Given instruction —
Put every line of the rows below into a JSON list of strings, one string per line, with blank lines left out.
○ ○ ○ ○
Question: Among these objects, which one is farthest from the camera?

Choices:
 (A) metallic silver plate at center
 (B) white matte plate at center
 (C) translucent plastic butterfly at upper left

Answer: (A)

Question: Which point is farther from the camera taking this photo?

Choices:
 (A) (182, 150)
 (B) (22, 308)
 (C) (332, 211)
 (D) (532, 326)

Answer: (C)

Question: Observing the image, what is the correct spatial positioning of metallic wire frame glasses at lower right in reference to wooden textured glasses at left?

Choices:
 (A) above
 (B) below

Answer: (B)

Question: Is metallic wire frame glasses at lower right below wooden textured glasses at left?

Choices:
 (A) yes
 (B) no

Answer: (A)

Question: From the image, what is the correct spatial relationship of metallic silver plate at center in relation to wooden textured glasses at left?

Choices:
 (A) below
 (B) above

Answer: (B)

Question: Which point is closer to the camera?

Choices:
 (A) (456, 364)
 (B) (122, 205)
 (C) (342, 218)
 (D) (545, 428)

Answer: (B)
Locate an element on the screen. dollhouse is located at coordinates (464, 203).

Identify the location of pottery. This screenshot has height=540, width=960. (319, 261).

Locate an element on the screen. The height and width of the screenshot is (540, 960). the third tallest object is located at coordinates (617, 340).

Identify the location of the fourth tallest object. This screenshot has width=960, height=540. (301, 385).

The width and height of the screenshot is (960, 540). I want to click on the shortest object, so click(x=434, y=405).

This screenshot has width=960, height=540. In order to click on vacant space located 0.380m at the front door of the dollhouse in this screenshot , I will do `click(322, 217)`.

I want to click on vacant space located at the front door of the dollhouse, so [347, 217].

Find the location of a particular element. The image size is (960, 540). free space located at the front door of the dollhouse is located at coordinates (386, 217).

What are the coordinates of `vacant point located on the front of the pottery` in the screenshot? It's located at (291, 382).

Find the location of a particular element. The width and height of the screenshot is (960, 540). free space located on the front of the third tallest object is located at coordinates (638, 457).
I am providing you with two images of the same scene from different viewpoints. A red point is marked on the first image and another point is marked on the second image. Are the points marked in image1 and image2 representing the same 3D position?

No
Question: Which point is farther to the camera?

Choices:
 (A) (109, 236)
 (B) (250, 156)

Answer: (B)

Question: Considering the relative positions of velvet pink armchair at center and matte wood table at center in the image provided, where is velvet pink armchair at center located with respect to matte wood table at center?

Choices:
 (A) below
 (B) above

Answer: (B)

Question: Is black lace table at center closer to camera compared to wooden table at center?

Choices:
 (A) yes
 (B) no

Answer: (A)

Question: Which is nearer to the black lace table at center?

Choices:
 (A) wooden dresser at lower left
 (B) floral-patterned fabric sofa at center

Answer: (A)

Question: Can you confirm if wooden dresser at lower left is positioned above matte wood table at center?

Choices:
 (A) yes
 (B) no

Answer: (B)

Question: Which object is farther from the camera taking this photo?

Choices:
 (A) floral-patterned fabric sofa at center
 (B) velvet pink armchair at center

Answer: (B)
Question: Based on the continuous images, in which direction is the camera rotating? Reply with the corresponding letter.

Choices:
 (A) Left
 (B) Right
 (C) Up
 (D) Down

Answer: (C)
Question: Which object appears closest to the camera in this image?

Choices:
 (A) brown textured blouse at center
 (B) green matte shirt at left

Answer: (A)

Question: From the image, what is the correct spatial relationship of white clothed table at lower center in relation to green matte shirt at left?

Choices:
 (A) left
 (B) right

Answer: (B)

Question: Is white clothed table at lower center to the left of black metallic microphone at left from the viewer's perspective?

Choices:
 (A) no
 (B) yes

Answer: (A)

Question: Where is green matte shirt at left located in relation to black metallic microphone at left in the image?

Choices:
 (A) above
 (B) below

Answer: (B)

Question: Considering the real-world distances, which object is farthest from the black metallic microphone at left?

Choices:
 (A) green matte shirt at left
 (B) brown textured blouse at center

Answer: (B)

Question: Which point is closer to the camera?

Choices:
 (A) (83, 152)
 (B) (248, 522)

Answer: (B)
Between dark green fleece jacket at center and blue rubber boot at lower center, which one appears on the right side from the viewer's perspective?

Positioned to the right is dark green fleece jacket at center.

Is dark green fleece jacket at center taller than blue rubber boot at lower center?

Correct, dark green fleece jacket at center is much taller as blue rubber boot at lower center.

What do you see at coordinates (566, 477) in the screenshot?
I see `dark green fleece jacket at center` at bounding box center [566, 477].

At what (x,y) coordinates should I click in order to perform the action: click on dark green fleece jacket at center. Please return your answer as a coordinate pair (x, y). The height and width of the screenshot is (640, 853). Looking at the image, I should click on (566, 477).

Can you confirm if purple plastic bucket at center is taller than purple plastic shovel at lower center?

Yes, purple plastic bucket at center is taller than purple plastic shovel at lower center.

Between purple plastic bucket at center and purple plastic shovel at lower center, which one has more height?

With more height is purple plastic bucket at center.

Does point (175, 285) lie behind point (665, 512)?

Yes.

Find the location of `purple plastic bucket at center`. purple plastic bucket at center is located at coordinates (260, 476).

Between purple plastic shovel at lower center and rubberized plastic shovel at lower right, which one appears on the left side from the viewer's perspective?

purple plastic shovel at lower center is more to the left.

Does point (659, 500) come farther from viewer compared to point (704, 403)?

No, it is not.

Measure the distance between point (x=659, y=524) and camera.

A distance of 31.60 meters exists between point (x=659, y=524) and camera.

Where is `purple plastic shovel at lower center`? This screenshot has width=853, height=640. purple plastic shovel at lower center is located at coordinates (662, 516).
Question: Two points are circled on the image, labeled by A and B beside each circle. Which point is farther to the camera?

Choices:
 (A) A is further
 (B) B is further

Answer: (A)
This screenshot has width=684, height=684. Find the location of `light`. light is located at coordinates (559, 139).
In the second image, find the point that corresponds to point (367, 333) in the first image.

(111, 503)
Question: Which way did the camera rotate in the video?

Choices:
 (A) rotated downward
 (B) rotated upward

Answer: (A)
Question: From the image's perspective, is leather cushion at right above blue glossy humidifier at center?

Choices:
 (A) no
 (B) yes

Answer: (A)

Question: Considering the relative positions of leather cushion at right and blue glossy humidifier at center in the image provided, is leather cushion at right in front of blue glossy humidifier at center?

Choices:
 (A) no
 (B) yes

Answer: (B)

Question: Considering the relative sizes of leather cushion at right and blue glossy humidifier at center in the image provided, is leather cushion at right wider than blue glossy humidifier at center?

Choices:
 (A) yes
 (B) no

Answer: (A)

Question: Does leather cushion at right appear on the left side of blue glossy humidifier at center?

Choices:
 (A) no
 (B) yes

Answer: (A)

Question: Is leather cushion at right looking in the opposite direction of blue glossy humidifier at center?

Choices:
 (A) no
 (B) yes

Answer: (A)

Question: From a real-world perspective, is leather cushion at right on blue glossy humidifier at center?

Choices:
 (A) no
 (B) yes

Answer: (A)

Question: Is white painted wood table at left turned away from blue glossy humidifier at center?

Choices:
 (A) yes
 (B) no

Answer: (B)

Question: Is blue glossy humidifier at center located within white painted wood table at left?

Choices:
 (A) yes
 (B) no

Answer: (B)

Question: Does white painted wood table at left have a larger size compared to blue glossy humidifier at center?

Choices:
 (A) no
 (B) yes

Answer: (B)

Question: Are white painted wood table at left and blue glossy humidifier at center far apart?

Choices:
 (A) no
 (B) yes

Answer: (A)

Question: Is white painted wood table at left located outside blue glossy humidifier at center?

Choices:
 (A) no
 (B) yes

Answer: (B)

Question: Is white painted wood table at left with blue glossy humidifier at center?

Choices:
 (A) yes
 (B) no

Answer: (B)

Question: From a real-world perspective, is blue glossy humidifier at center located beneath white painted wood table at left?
○ ○ ○ ○
Result for this task —
[
  "Question: Among these objects, which one is farthest from the camera?",
  "Choices:",
  " (A) metallic silver plate at center",
  " (B) white matte plate at center",
  " (C) translucent plastic butterfly at upper left",
  "Answer: (A)",
  "Question: Which point is farther from the camera taking this photo?",
  "Choices:",
  " (A) (182, 150)",
  " (B) (22, 308)",
  " (C) (332, 211)",
  " (D) (532, 326)",
  "Answer: (C)",
  "Question: Observing the image, what is the correct spatial positioning of metallic wire frame glasses at lower right in reference to wooden textured glasses at left?",
  "Choices:",
  " (A) above",
  " (B) below",
  "Answer: (B)",
  "Question: Is metallic wire frame glasses at lower right below wooden textured glasses at left?",
  "Choices:",
  " (A) yes",
  " (B) no",
  "Answer: (A)",
  "Question: From the image, what is the correct spatial relationship of metallic silver plate at center in relation to wooden textured glasses at left?",
  "Choices:",
  " (A) below",
  " (B) above",
  "Answer: (B)",
  "Question: Which point is closer to the camera?",
  "Choices:",
  " (A) (456, 364)",
  " (B) (122, 205)",
  " (C) (342, 218)",
  " (D) (545, 428)",
  "Answer: (B)",
  "Locate an element on the screen. dollhouse is located at coordinates (464, 203).",
  "Identify the location of pottery. This screenshot has height=540, width=960. (319, 261).",
  "Locate an element on the screen. The height and width of the screenshot is (540, 960). the third tallest object is located at coordinates (617, 340).",
  "Identify the location of the fourth tallest object. This screenshot has width=960, height=540. (301, 385).",
  "The width and height of the screenshot is (960, 540). I want to click on the shortest object, so click(x=434, y=405).",
  "This screenshot has width=960, height=540. In order to click on vacant space located 0.380m at the front door of the dollhouse in this screenshot , I will do `click(322, 217)`.",
  "I want to click on vacant space located at the front door of the dollhouse, so [347, 217].",
  "Find the location of a particular element. The image size is (960, 540). free space located at the front door of the dollhouse is located at coordinates (386, 217).",
  "What are the coordinates of `vacant point located on the front of the pottery` in the screenshot? It's located at (291, 382).",
  "Find the location of a particular element. The width and height of the screenshot is (960, 540). free space located on the front of the third tallest object is located at coordinates (638, 457).",
  "I am providing you with two images of the same scene from different viewpoints. A red point is marked on the first image and another point is marked on the second image. Are the points marked in image1 and image2 representing the same 3D position?",
  "No",
  "Question: Which point is farther to the camera?",
  "Choices:",
  " (A) (109, 236)",
  " (B) (250, 156)",
  "Answer: (B)",
  "Question: Considering the relative positions of velvet pink armchair at center and matte wood table at center in the image provided, where is velvet pink armchair at center located with respect to matte wood table at center?",
  "Choices:",
  " (A) below",
  " (B) above",
  "Answer: (B)",
  "Question: Is black lace table at center closer to camera compared to wooden table at center?",
  "Choices:",
  " (A) yes",
  " (B) no",
  "Answer: (A)",
  "Question: Which is nearer to the black lace table at center?",
  "Choices:",
  " (A) wooden dresser at lower left",
  " (B) floral-patterned fabric sofa at center",
  "Answer: (A)",
  "Question: Can you confirm if wooden dresser at lower left is positioned above matte wood table at center?",
  "Choices:",
  " (A) yes",
  " (B) no",
  "Answer: (B)",
  "Question: Which object is farther from the camera taking this photo?",
  "Choices:",
  " (A) floral-patterned fabric sofa at center",
  " (B) velvet pink armchair at center",
  "Answer: (B)",
  "Question: Based on the continuous images, in which direction is the camera rotating? Reply with the corresponding letter.",
  "Choices:",
  " (A) Left",
  " (B) Right",
  " (C) Up",
  " (D) Down",
  "Answer: (C)",
  "Question: Which object appears closest to the camera in this image?",
  "Choices:",
  " (A) brown textured blouse at center",
  " (B) green matte shirt at left",
  "Answer: (A)",
  "Question: From the image, what is the correct spatial relationship of white clothed table at lower center in relation to green matte shirt at left?",
  "Choices:",
  " (A) left",
  " (B) right",
  "Answer: (B)",
  "Question: Is white clothed table at lower center to the left of black metallic microphone at left from the viewer's perspective?",
  "Choices:",
  " (A) no",
  " (B) yes",
  "Answer: (A)",
  "Question: Where is green matte shirt at left located in relation to black metallic microphone at left in the image?",
  "Choices:",
  " (A) above",
  " (B) below",
  "Answer: (B)",
  "Question: Considering the real-world distances, which object is farthest from the black metallic microphone at left?",
  "Choices:",
  " (A) green matte shirt at left",
  " (B) brown textured blouse at center",
  "Answer: (B)",
  "Question: Which point is closer to the camera?",
  "Choices:",
  " (A) (83, 152)",
  " (B) (248, 522)",
  "Answer: (B)",
  "Between dark green fleece jacket at center and blue rubber boot at lower center, which one appears on the right side from the viewer's perspective?",
  "Positioned to the right is dark green fleece jacket at center.",
  "Is dark green fleece jacket at center taller than blue rubber boot at lower center?",
  "Correct, dark green fleece jacket at center is much taller as blue rubber boot at lower center.",
  "What do you see at coordinates (566, 477) in the screenshot?",
  "I see `dark green fleece jacket at center` at bounding box center [566, 477].",
  "At what (x,y) coordinates should I click in order to perform the action: click on dark green fleece jacket at center. Please return your answer as a coordinate pair (x, y). The height and width of the screenshot is (640, 853). Looking at the image, I should click on (566, 477).",
  "Can you confirm if purple plastic bucket at center is taller than purple plastic shovel at lower center?",
  "Yes, purple plastic bucket at center is taller than purple plastic shovel at lower center.",
  "Between purple plastic bucket at center and purple plastic shovel at lower center, which one has more height?",
  "With more height is purple plastic bucket at center.",
  "Does point (175, 285) lie behind point (665, 512)?",
  "Yes.",
  "Find the location of `purple plastic bucket at center`. purple plastic bucket at center is located at coordinates (260, 476).",
  "Between purple plastic shovel at lower center and rubberized plastic shovel at lower right, which one appears on the left side from the viewer's perspective?",
  "purple plastic shovel at lower center is more to the left.",
  "Does point (659, 500) come farther from viewer compared to point (704, 403)?",
  "No, it is not.",
  "Measure the distance between point (x=659, y=524) and camera.",
  "A distance of 31.60 meters exists between point (x=659, y=524) and camera.",
  "Where is `purple plastic shovel at lower center`? This screenshot has width=853, height=640. purple plastic shovel at lower center is located at coordinates (662, 516).",
  "Question: Two points are circled on the image, labeled by A and B beside each circle. Which point is farther to the camera?",
  "Choices:",
  " (A) A is further",
  " (B) B is further",
  "Answer: (A)",
  "This screenshot has width=684, height=684. Find the location of `light`. light is located at coordinates (559, 139).",
  "In the second image, find the point that corresponds to point (367, 333) in the first image.",
  "(111, 503)",
  "Question: Which way did the camera rotate in the video?",
  "Choices:",
  " (A) rotated downward",
  " (B) rotated upward",
  "Answer: (A)",
  "Question: From the image's perspective, is leather cushion at right above blue glossy humidifier at center?",
  "Choices:",
  " (A) no",
  " (B) yes",
  "Answer: (A)",
  "Question: Considering the relative positions of leather cushion at right and blue glossy humidifier at center in the image provided, is leather cushion at right in front of blue glossy humidifier at center?",
  "Choices:",
  " (A) no",
  " (B) yes",
  "Answer: (B)",
  "Question: Considering the relative sizes of leather cushion at right and blue glossy humidifier at center in the image provided, is leather cushion at right wider than blue glossy humidifier at center?",
  "Choices:",
  " (A) yes",
  " (B) no",
  "Answer: (A)",
  "Question: Does leather cushion at right appear on the left side of blue glossy humidifier at center?",
  "Choices:",
  " (A) no",
  " (B) yes",
  "Answer: (A)",
  "Question: Is leather cushion at right looking in the opposite direction of blue glossy humidifier at center?",
  "Choices:",
  " (A) no",
  " (B) yes",
  "Answer: (A)",
  "Question: From a real-world perspective, is leather cushion at right on blue glossy humidifier at center?",
  "Choices:",
  " (A) no",
  " (B) yes",
  "Answer: (A)",
  "Question: Is white painted wood table at left turned away from blue glossy humidifier at center?",
  "Choices:",
  " (A) yes",
  " (B) no",
  "Answer: (B)",
  "Question: Is blue glossy humidifier at center located within white painted wood table at left?",
  "Choices:",
  " (A) yes",
  " (B) no",
  "Answer: (B)",
  "Question: Does white painted wood table at left have a larger size compared to blue glossy humidifier at center?",
  "Choices:",
  " (A) no",
  " (B) yes",
  "Answer: (B)",
  "Question: Are white painted wood table at left and blue glossy humidifier at center far apart?",
  "Choices:",
  " (A) no",
  " (B) yes",
  "Answer: (A)",
  "Question: Is white painted wood table at left located outside blue glossy humidifier at center?",
  "Choices:",
  " (A) no",
  " (B) yes",
  "Answer: (B)",
  "Question: Is white painted wood table at left with blue glossy humidifier at center?",
  "Choices:",
  " (A) yes",
  " (B) no",
  "Answer: (B)",
  "Question: From a real-world perspective, is blue glossy humidifier at center located beneath white painted wood table at left?"
]